*Given records*
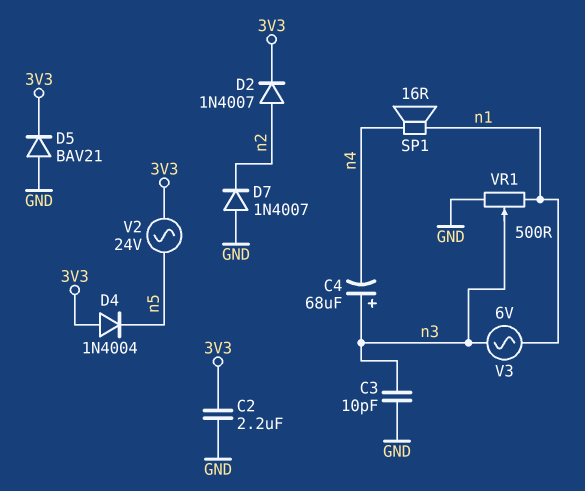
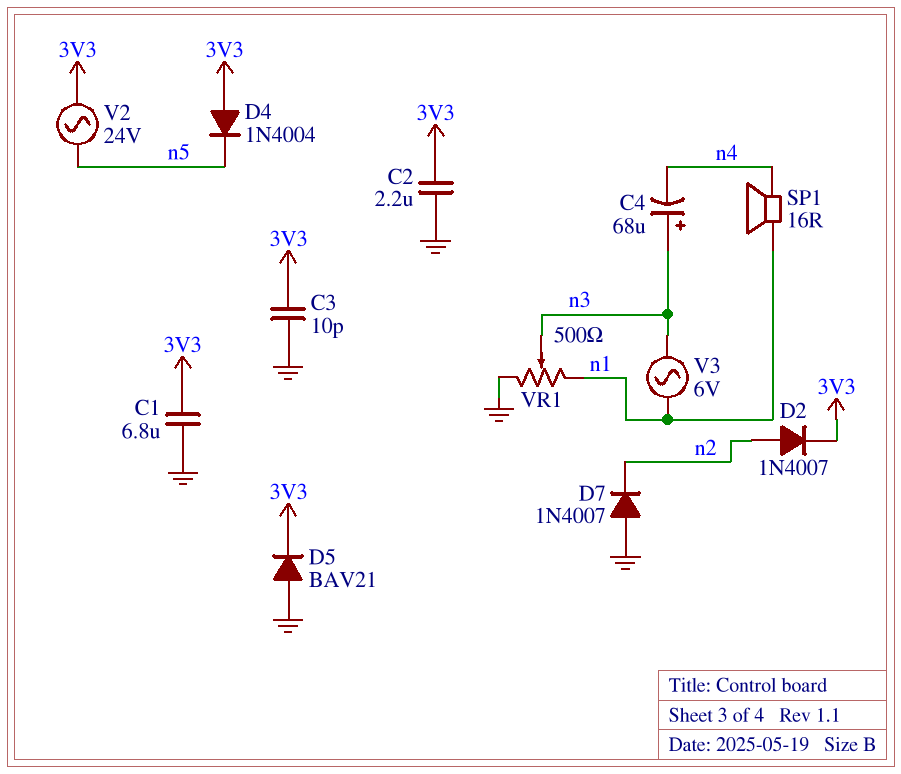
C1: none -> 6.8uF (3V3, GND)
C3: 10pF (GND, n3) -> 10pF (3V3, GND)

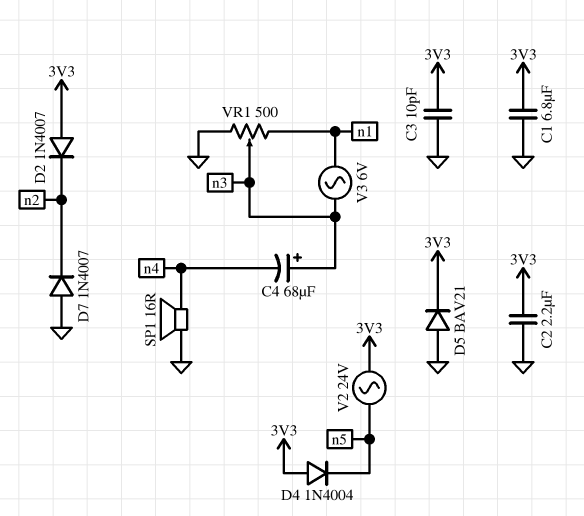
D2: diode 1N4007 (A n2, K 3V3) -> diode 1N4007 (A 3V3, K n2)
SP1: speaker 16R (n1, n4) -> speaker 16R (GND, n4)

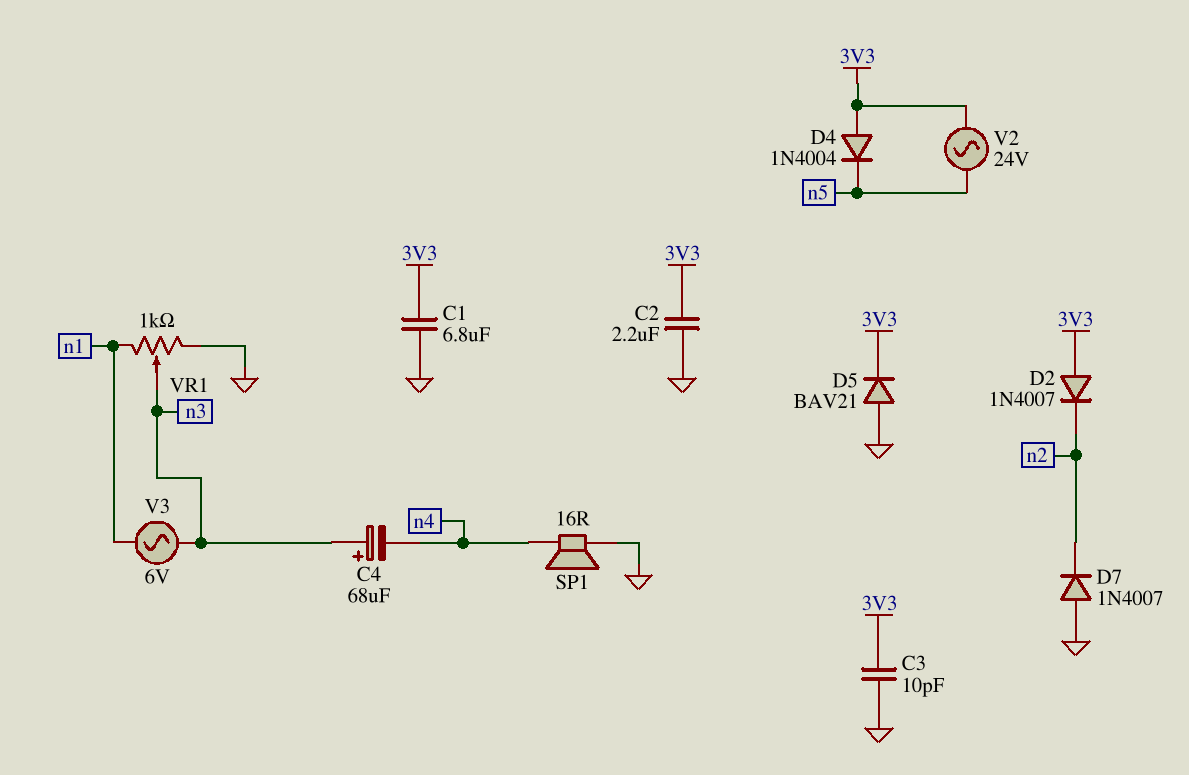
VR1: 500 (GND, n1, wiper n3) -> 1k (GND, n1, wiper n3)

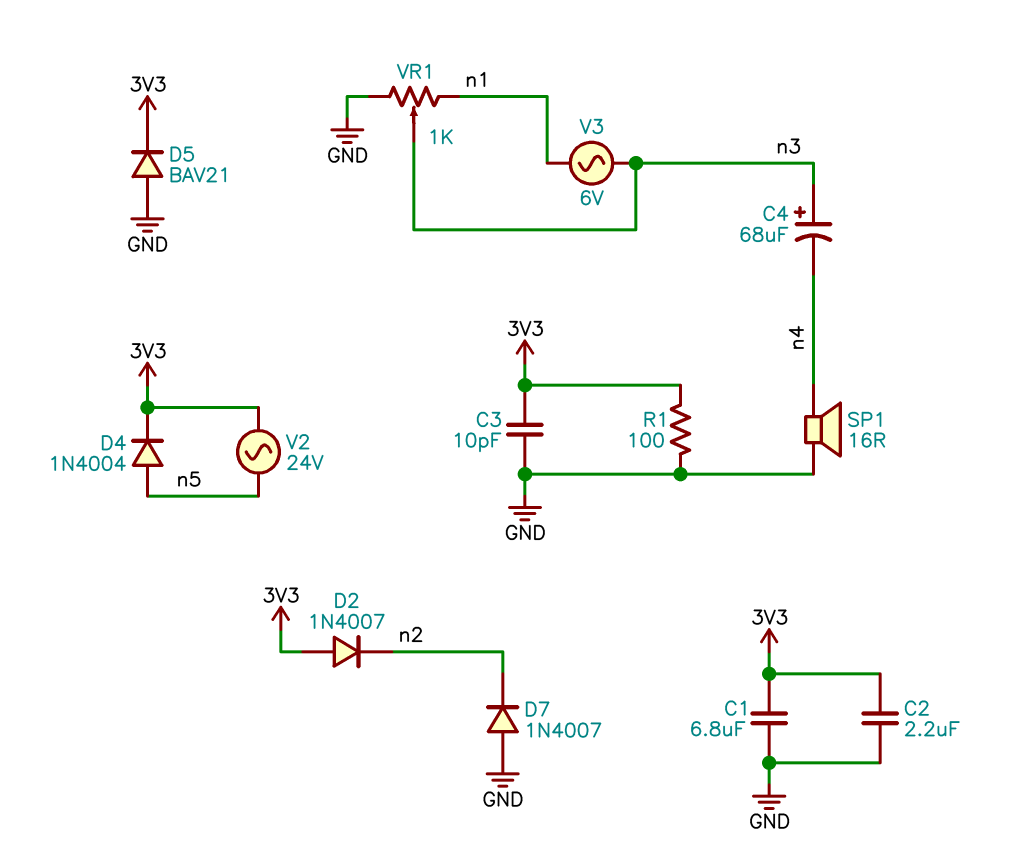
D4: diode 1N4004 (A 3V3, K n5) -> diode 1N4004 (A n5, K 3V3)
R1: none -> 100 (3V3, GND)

---

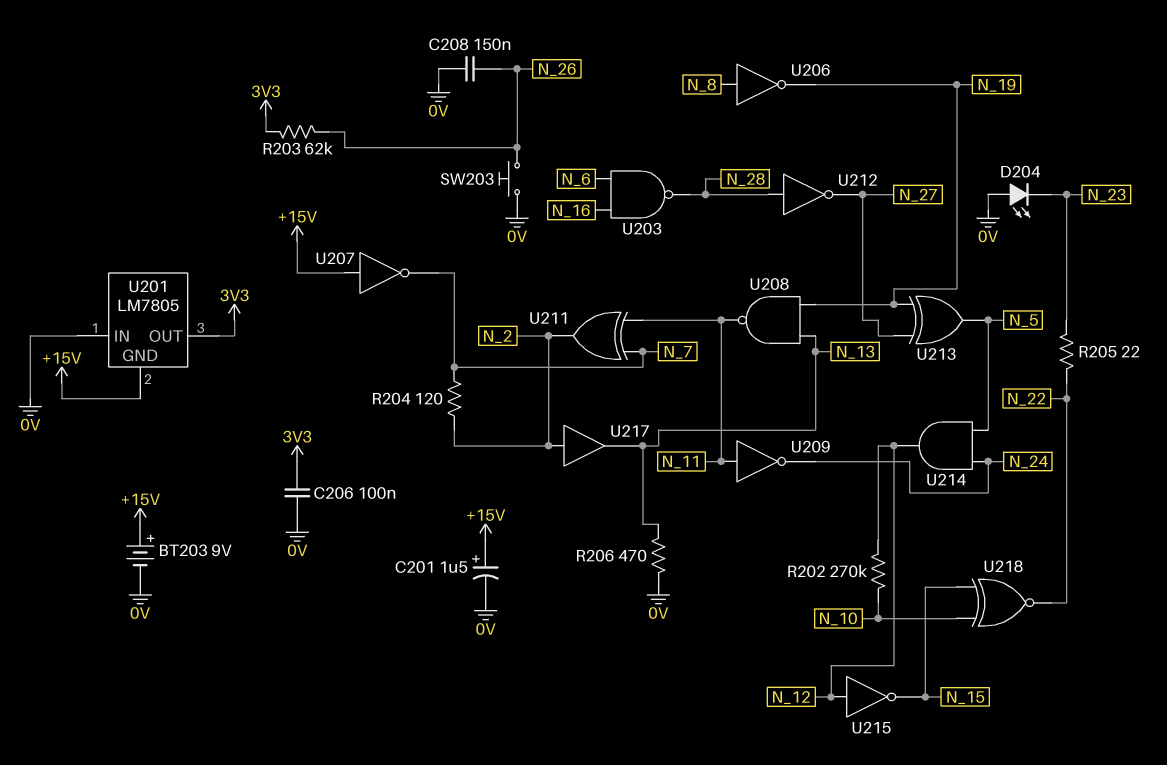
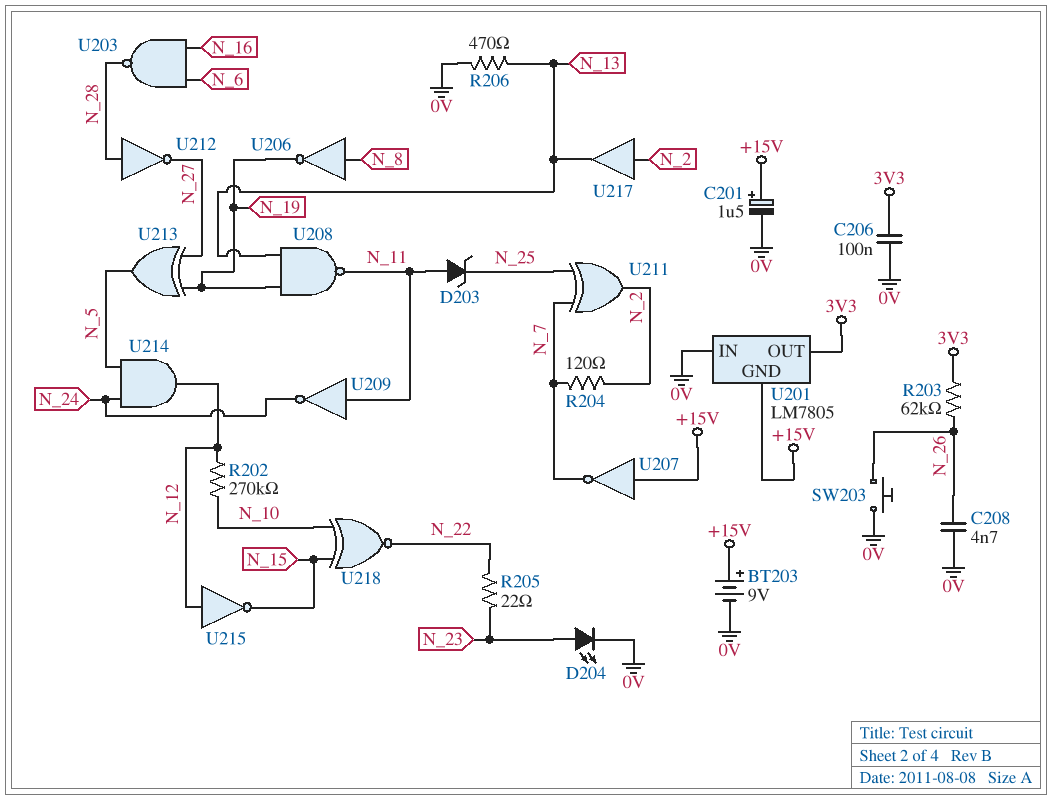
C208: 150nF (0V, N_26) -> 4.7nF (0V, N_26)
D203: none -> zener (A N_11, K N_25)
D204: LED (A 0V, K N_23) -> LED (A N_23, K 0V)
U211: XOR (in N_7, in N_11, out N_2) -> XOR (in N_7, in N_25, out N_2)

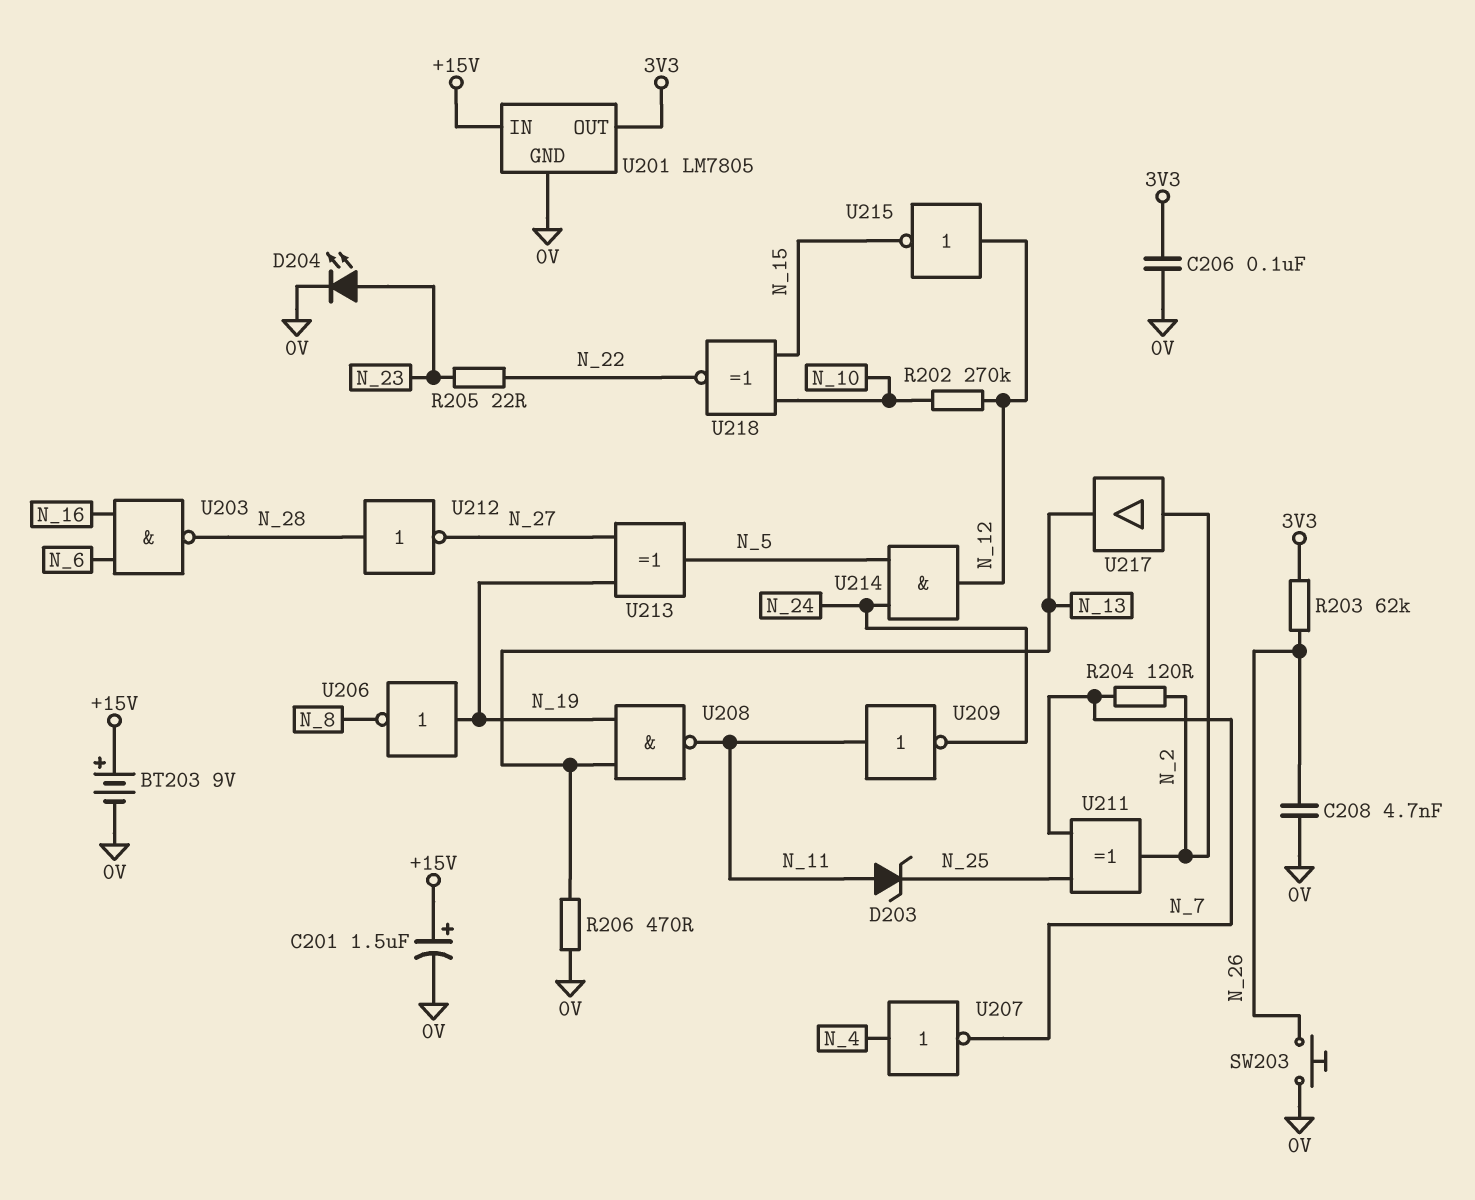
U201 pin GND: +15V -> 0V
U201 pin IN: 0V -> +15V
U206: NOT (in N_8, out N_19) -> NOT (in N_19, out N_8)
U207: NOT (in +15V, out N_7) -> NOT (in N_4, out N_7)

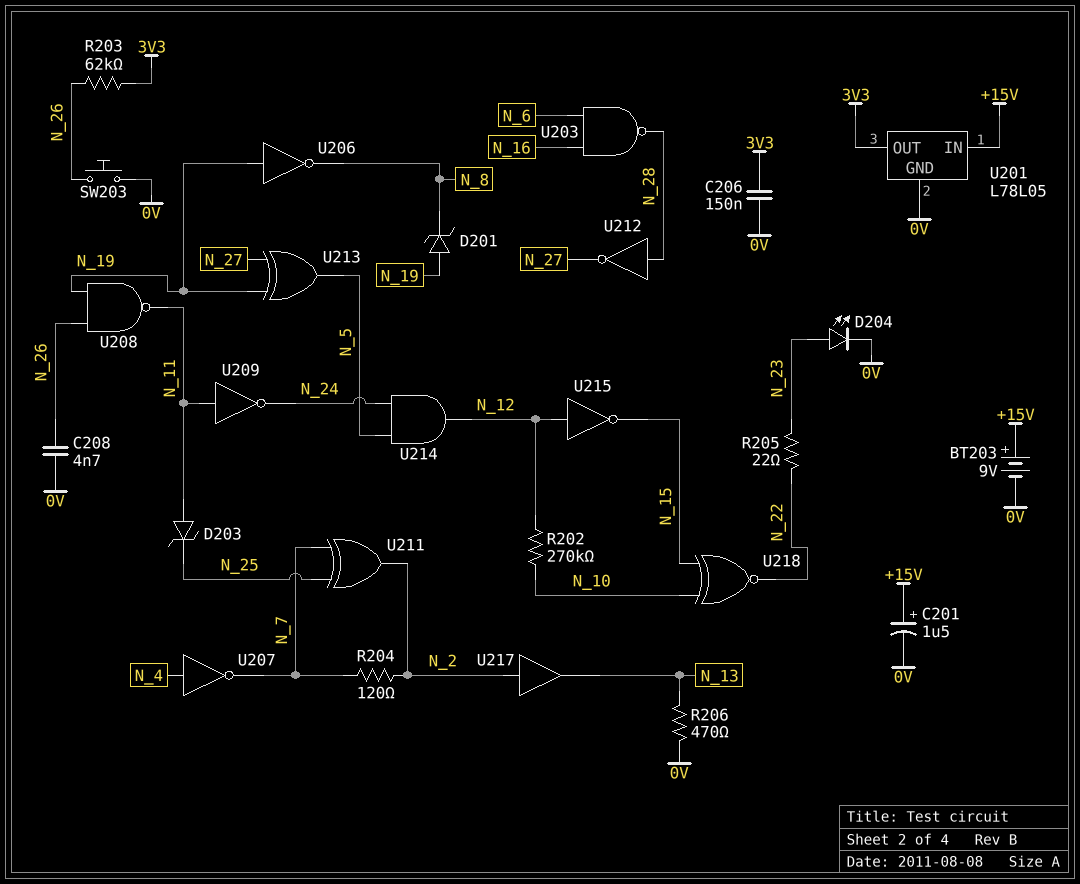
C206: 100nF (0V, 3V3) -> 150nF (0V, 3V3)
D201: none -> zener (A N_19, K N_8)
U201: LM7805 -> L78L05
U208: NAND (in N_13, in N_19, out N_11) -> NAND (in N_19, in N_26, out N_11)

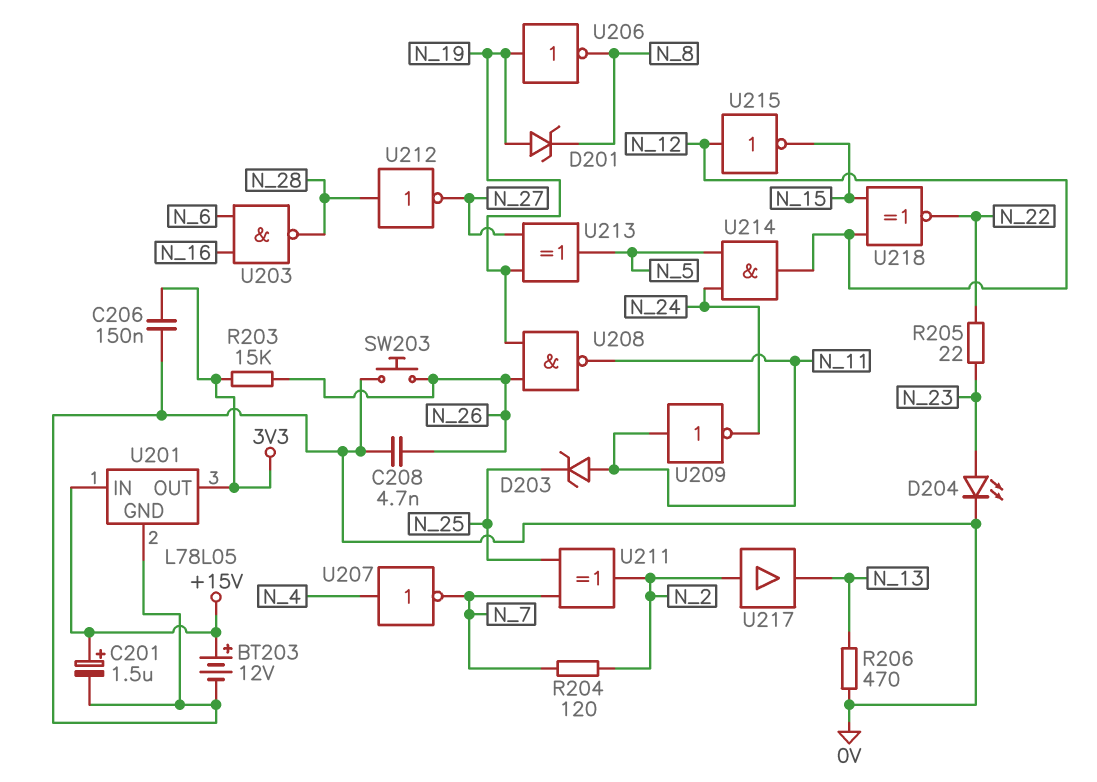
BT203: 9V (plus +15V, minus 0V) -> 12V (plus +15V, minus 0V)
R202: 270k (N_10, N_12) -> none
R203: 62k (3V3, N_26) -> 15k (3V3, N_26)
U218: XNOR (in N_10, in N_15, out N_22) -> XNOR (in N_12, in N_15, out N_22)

*Work to complete*
Show every line of the material that includes the string "diode".

*Answer to this exercise*
D2: diode 1N4007 (A n2, K 3V3) -> diode 1N4007 (A 3V3, K n2)
D4: diode 1N4004 (A 3V3, K n5) -> diode 1N4004 (A n5, K 3V3)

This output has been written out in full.